Your assignment:
Exact copy, no pictures: repeat the data that follows.

Input data:
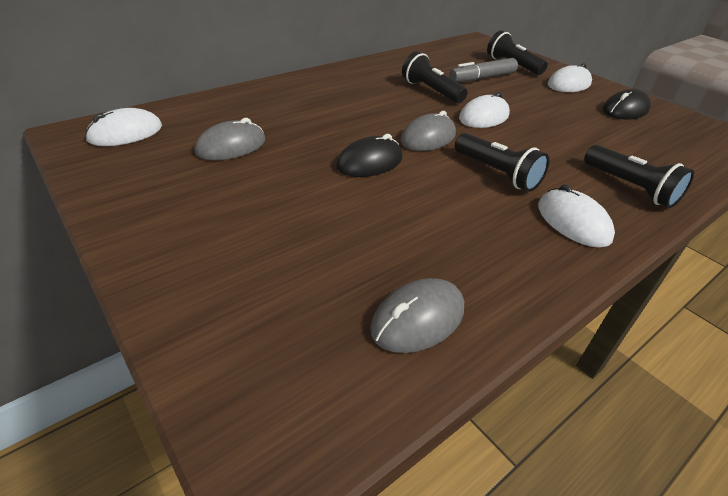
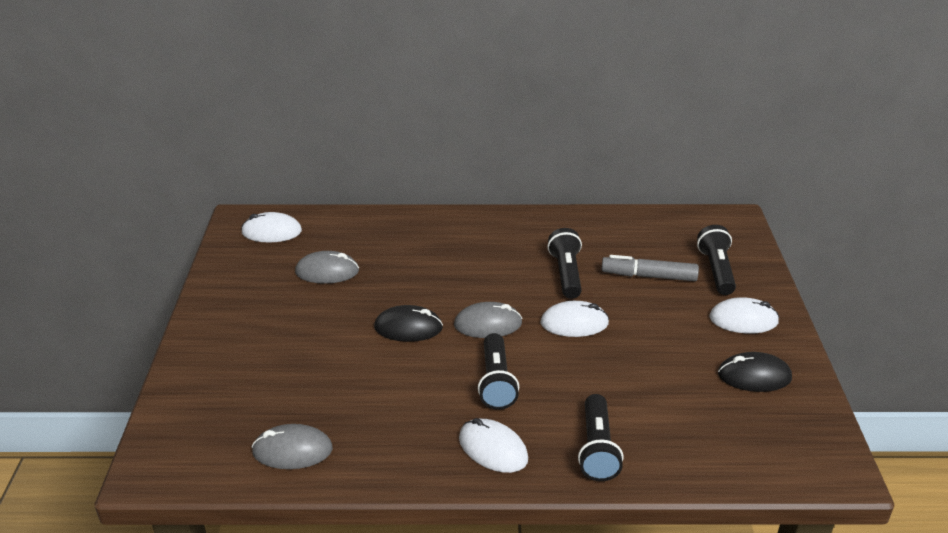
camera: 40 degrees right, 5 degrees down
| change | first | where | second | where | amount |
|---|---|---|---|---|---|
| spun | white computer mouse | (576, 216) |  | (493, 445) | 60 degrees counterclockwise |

Result for this exercise:
camera: 40 degrees right, 5 degrees down
| change | first | where | second | where | amount |
|---|---|---|---|---|---|
| spun | white computer mouse | (576, 216) |  | (493, 445) | 60 degrees counterclockwise |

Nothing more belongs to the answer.